>>

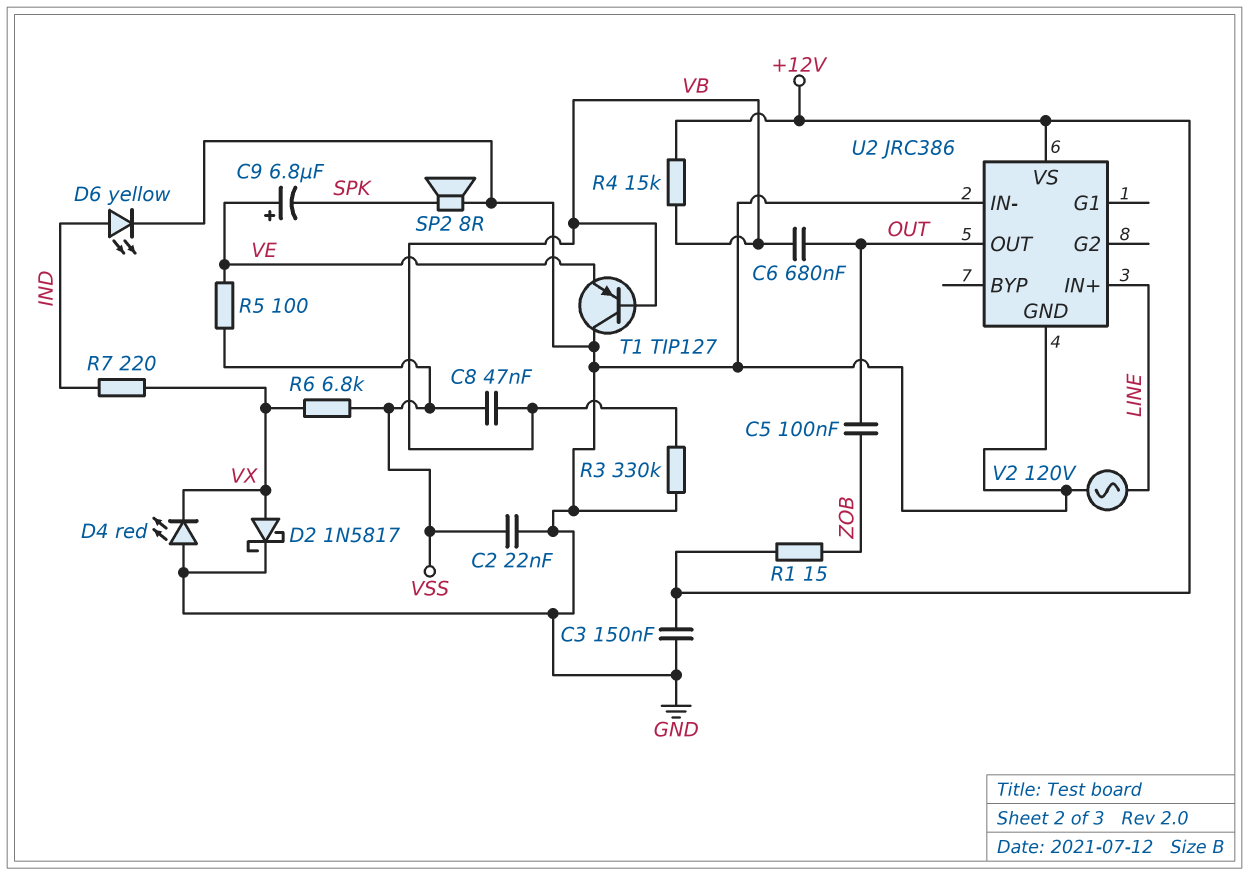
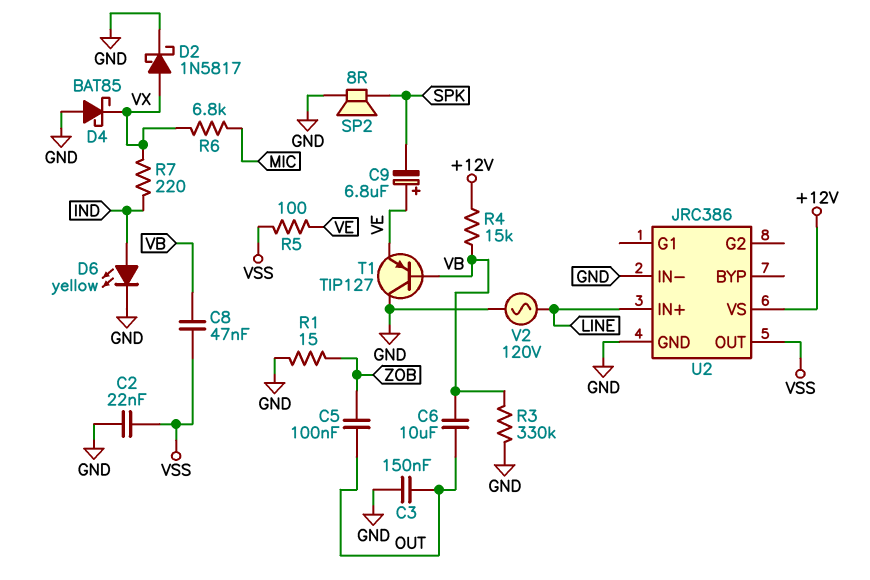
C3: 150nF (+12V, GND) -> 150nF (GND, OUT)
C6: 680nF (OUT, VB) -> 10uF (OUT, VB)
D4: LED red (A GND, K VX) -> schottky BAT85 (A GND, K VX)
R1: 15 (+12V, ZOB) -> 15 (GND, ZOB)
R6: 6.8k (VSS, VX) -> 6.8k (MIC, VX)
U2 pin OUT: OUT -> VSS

<<

• HOW TO COMPLETE THIS TASK
Write out the lines above exactly, but only from the one containing "D4: LED red" through the last one.

• ANSWER AREA
D4: LED red (A GND, K VX) -> schottky BAT85 (A GND, K VX)
R1: 15 (+12V, ZOB) -> 15 (GND, ZOB)
R6: 6.8k (VSS, VX) -> 6.8k (MIC, VX)
U2 pin OUT: OUT -> VSS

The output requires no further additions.